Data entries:

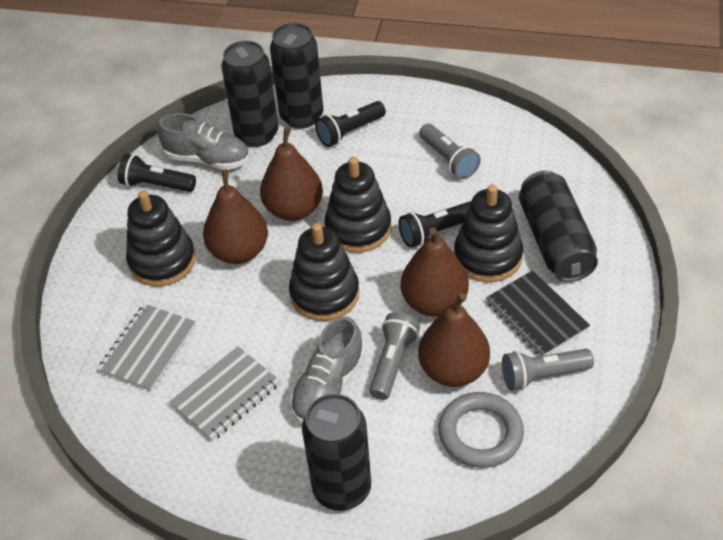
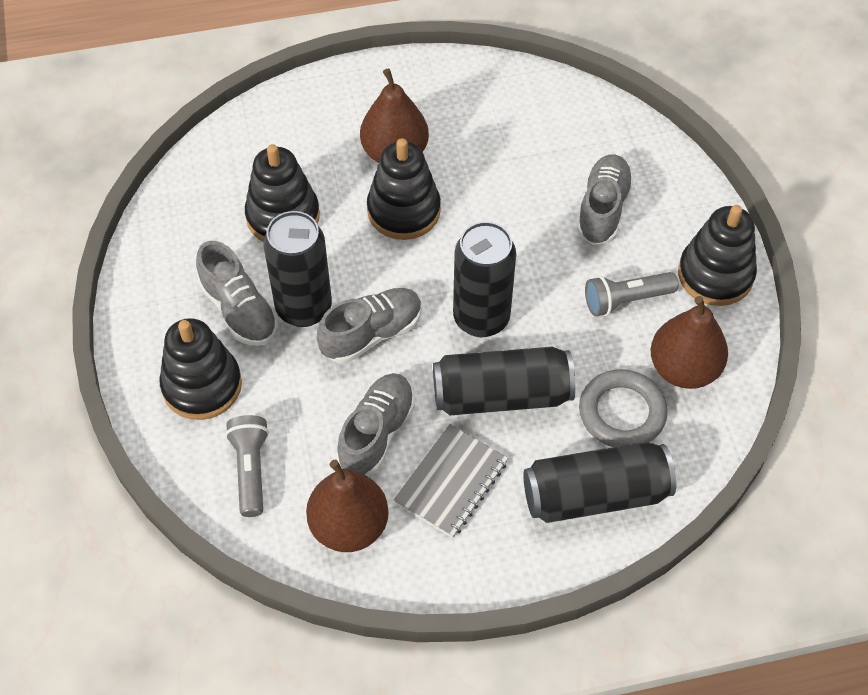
black flashlight: 3 -> 0
black notebook: 1 -> 0
brown pear: 4 -> 3
grey flashlight: 3 -> 2
grey notebook: 2 -> 1
grey shoe: 2 -> 4

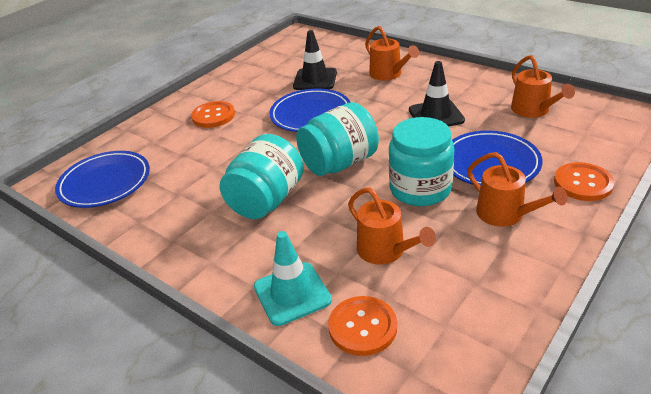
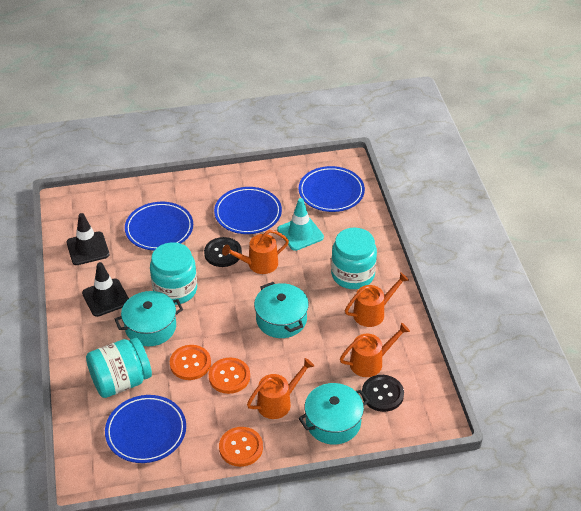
black button: 0 -> 2
blue plate: 3 -> 4
turquoise pot: 0 -> 3

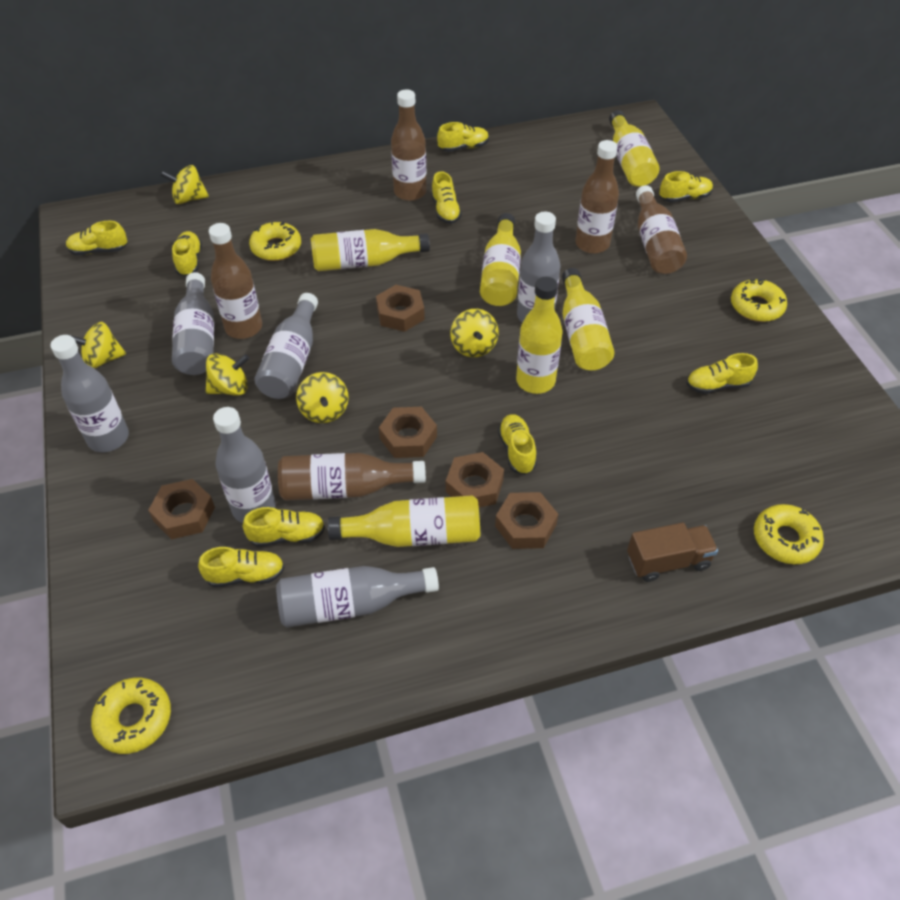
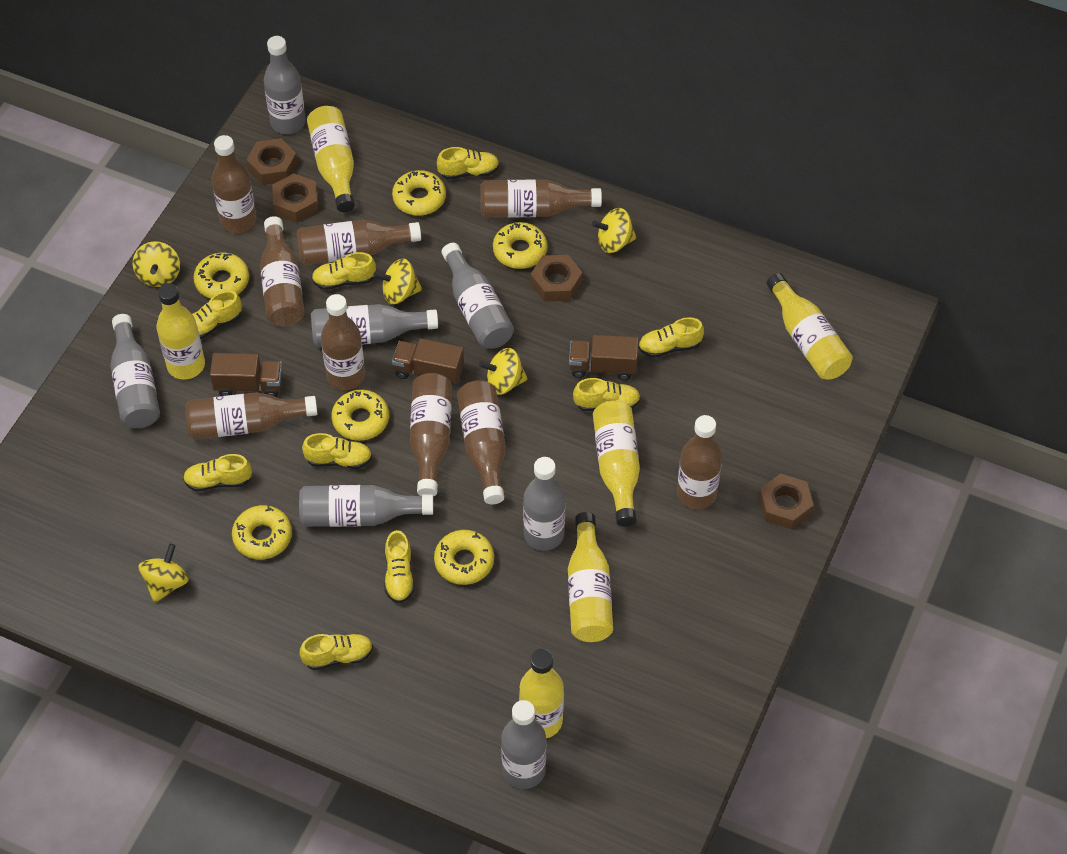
brown bottle: 5 -> 9
brown nut: 5 -> 4
brown truck: 1 -> 3
grey bottle: 6 -> 7
yellow donut: 4 -> 6

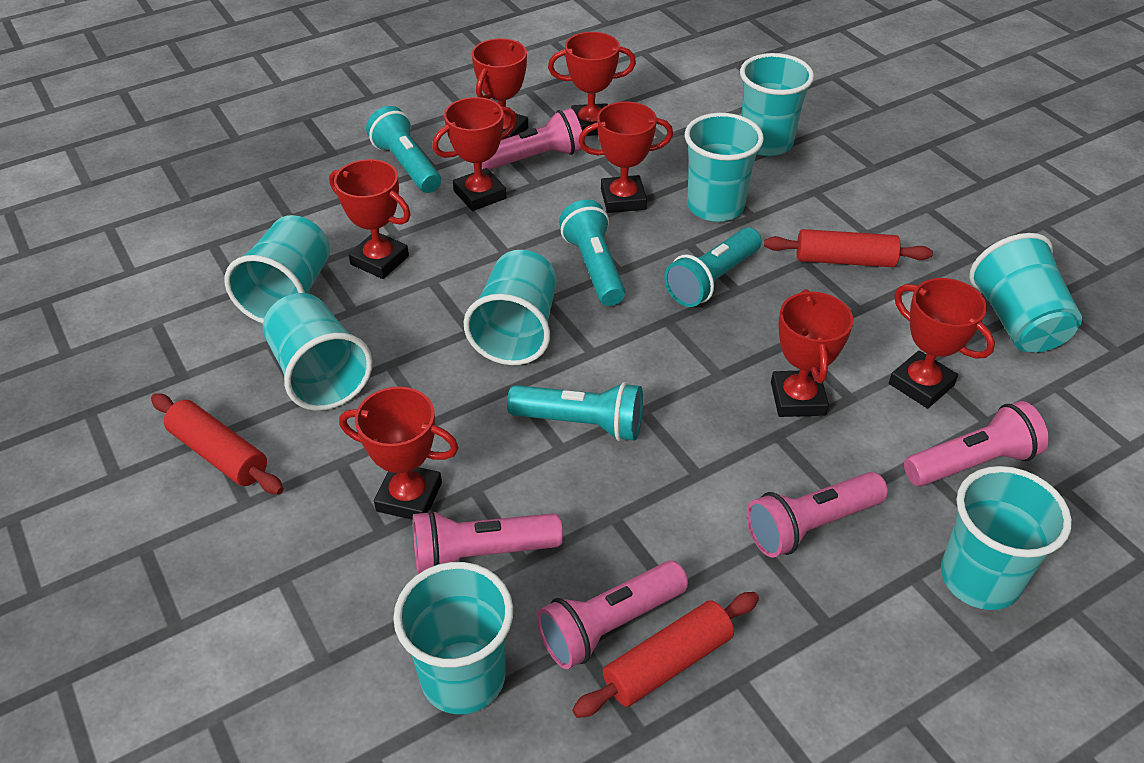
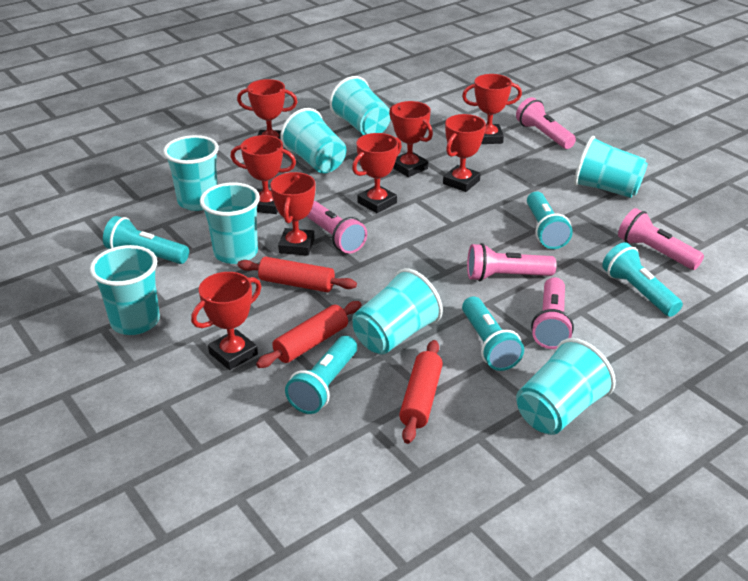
turquoise flashlight: 4 -> 5

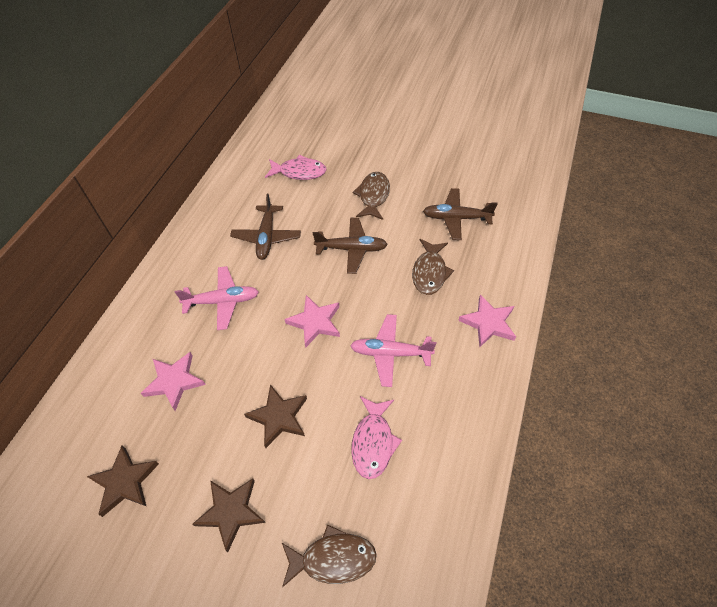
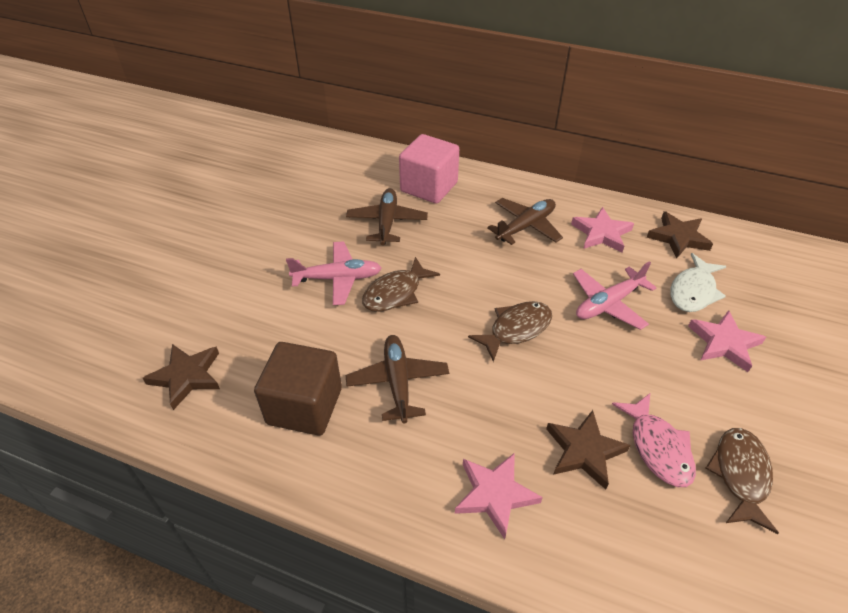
brown cube: 0 -> 1
pink cube: 0 -> 1
pink fish: 2 -> 1
white fish: 0 -> 1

_PROBLEM DETAILS_
What's needed is an exact copy of every entry, free of pictures.

_SOLUTION TO THIS EXERCISE_
black flashlight: 3 -> 0
black notebook: 1 -> 0
brown pear: 4 -> 3
grey flashlight: 3 -> 2
grey notebook: 2 -> 1
grey shoe: 2 -> 4

black button: 0 -> 2
blue plate: 3 -> 4
turquoise pot: 0 -> 3

brown bottle: 5 -> 9
brown nut: 5 -> 4
brown truck: 1 -> 3
grey bottle: 6 -> 7
yellow donut: 4 -> 6

turquoise flashlight: 4 -> 5

brown cube: 0 -> 1
pink cube: 0 -> 1
pink fish: 2 -> 1
white fish: 0 -> 1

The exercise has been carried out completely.